- [Exercise directions]: Scan the material for "scarlet". Copy every line it appears in.

- [Provided material]:
######

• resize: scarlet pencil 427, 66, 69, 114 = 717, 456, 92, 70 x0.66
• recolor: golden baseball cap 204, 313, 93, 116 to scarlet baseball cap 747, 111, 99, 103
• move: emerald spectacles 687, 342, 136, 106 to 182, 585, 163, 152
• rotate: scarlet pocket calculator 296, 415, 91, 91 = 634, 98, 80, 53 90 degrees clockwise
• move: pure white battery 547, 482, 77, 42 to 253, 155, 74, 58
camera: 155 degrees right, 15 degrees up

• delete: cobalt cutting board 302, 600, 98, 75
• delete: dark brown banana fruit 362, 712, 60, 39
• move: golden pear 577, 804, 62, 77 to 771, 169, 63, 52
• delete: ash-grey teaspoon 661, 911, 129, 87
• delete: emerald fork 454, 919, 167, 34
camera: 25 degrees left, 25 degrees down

######

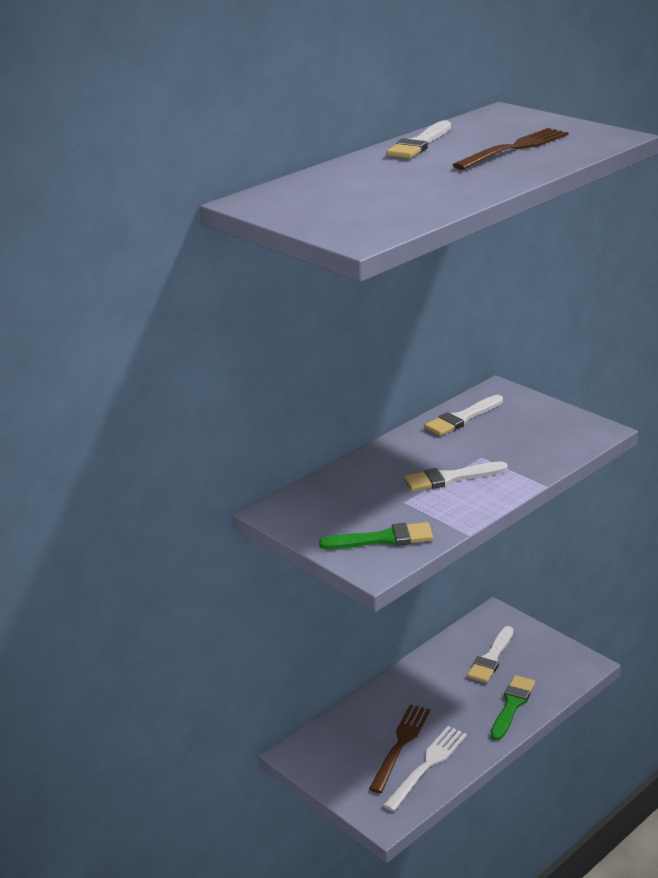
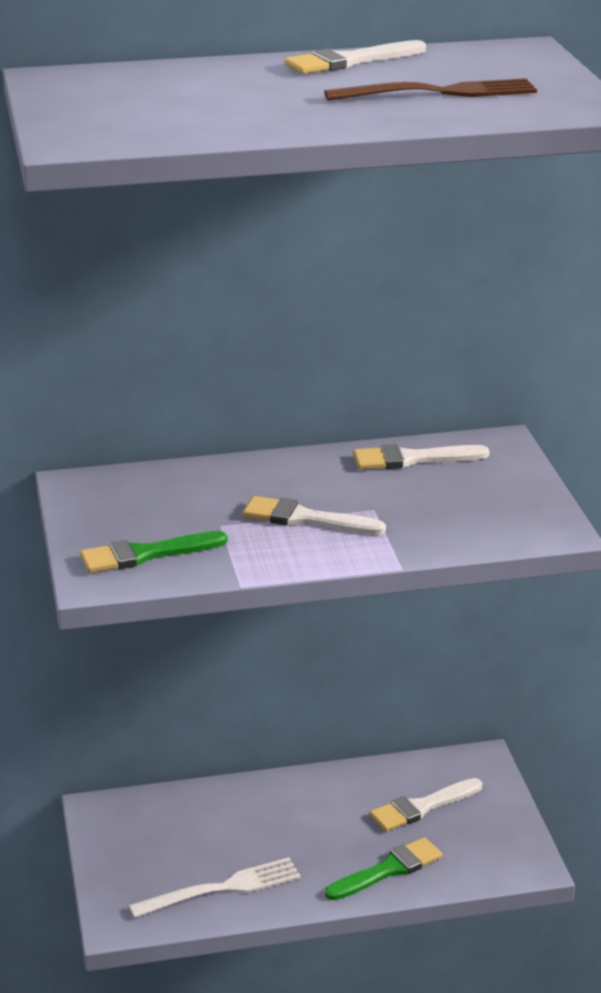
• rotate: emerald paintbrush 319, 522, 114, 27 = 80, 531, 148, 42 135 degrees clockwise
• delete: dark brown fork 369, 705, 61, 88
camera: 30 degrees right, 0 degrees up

######

- [Answer to the problem]:
• resize: scarlet pencil 427, 66, 69, 114 = 717, 456, 92, 70 x0.66
• recolor: golden baseball cap 204, 313, 93, 116 to scarlet baseball cap 747, 111, 99, 103
• rotate: scarlet pocket calculator 296, 415, 91, 91 = 634, 98, 80, 53 90 degrees clockwise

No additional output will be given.